(RECORDS SHOWN)
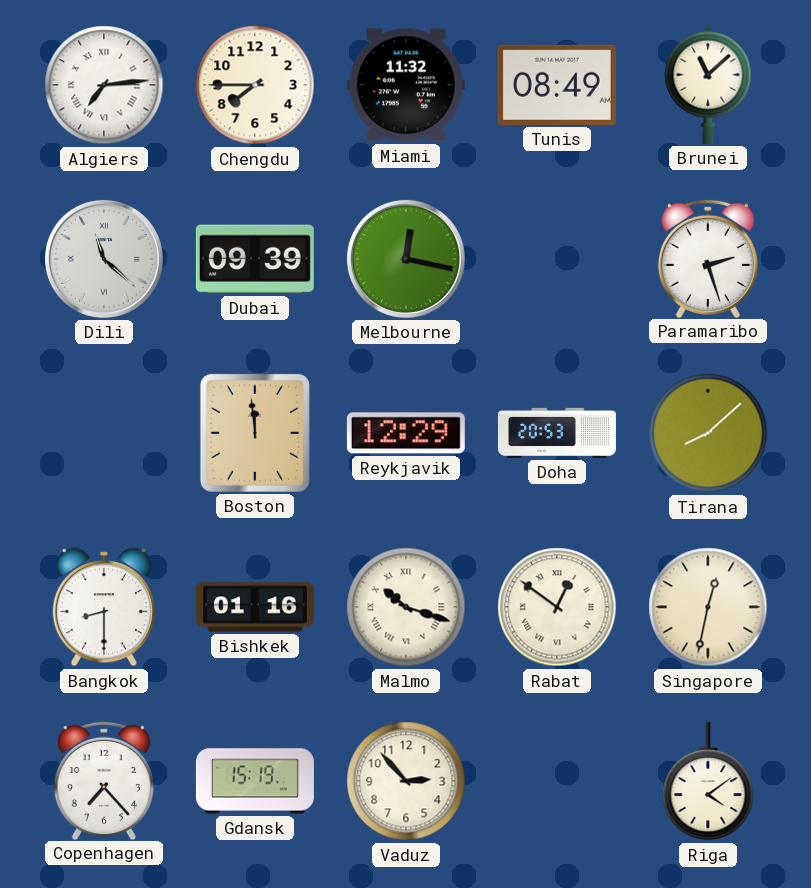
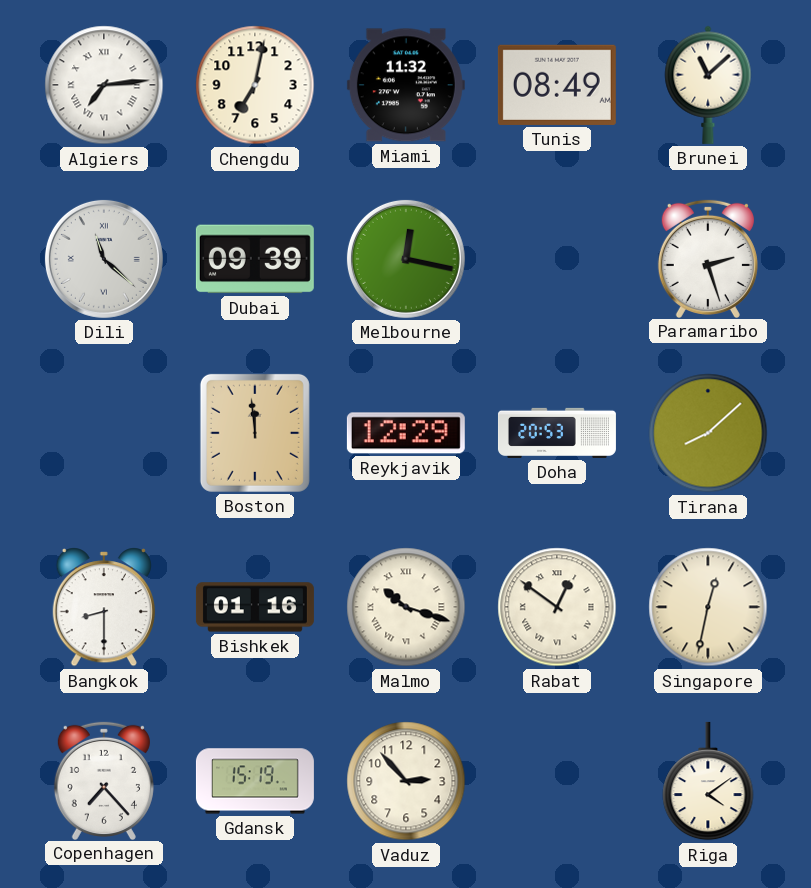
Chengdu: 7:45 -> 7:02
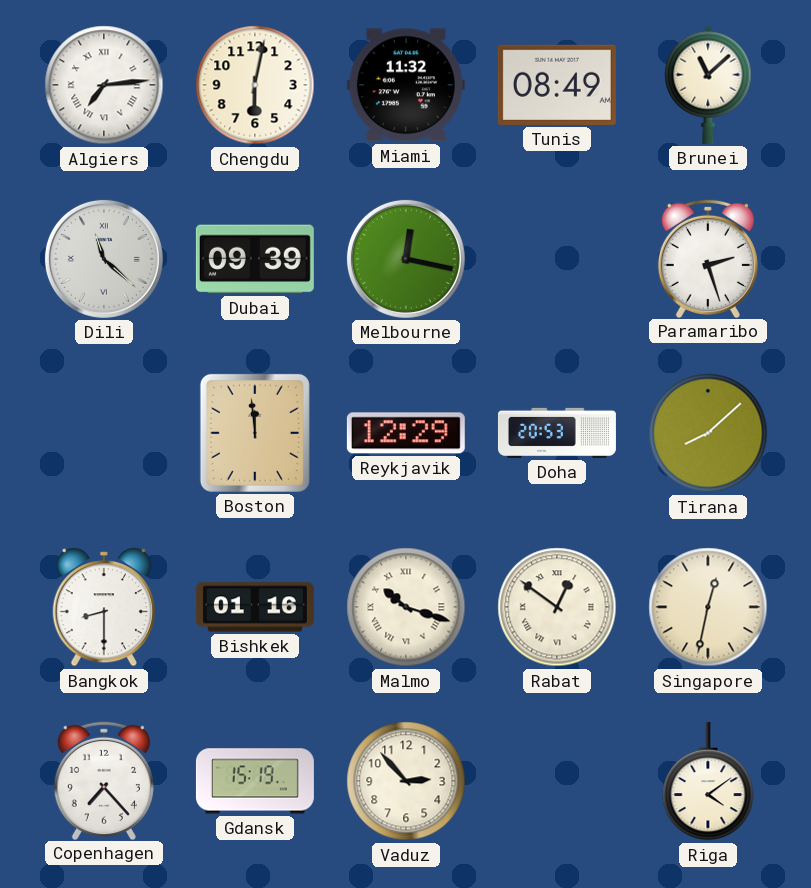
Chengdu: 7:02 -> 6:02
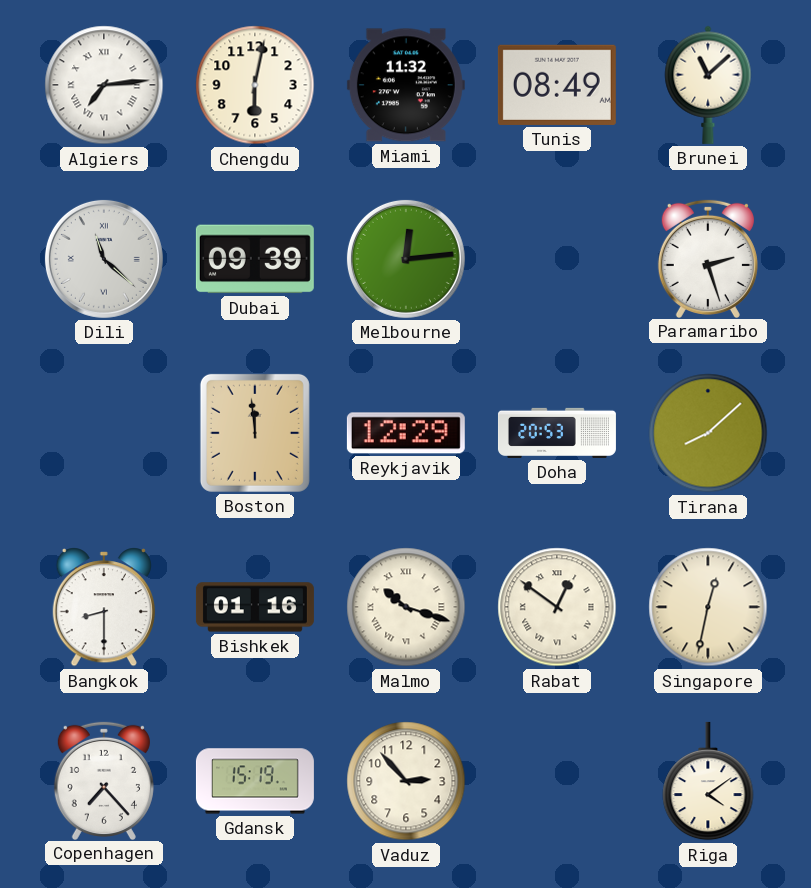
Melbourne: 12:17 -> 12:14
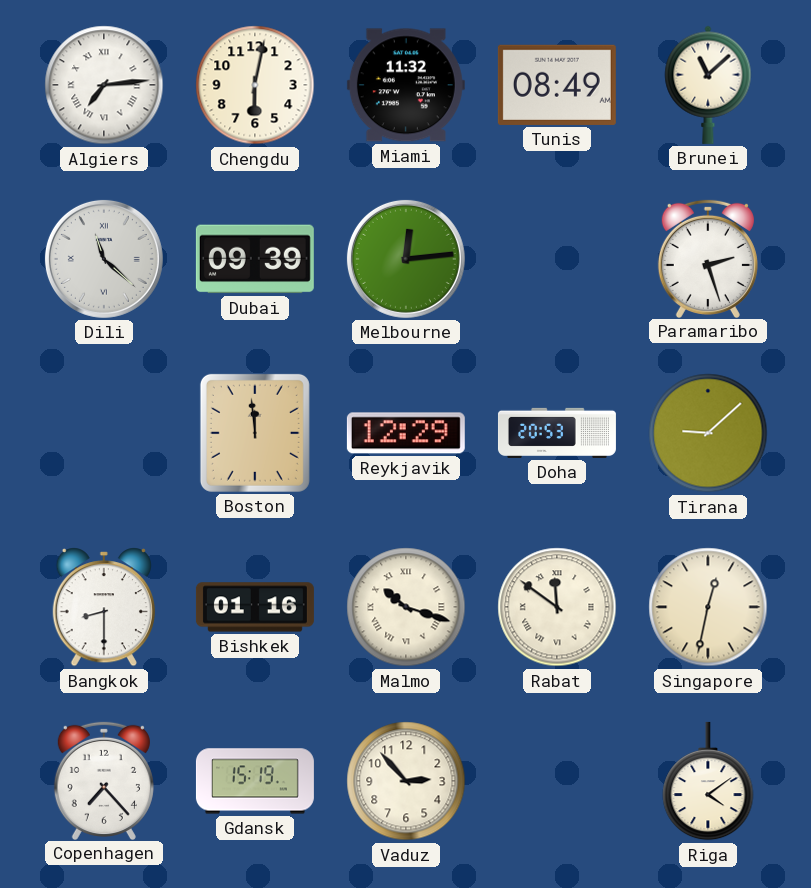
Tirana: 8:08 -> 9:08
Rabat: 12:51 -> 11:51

(WHAT IS ASKED) Rewrite the lines above without the pictures, changing every "Chengdu" to "Chongqing" and leaving everything else as it is.

(PROBLEM SOLUTION)
Chongqing: 7:45 -> 7:02
Chongqing: 7:02 -> 6:02
Melbourne: 12:17 -> 12:14
Tirana: 8:08 -> 9:08
Rabat: 12:51 -> 11:51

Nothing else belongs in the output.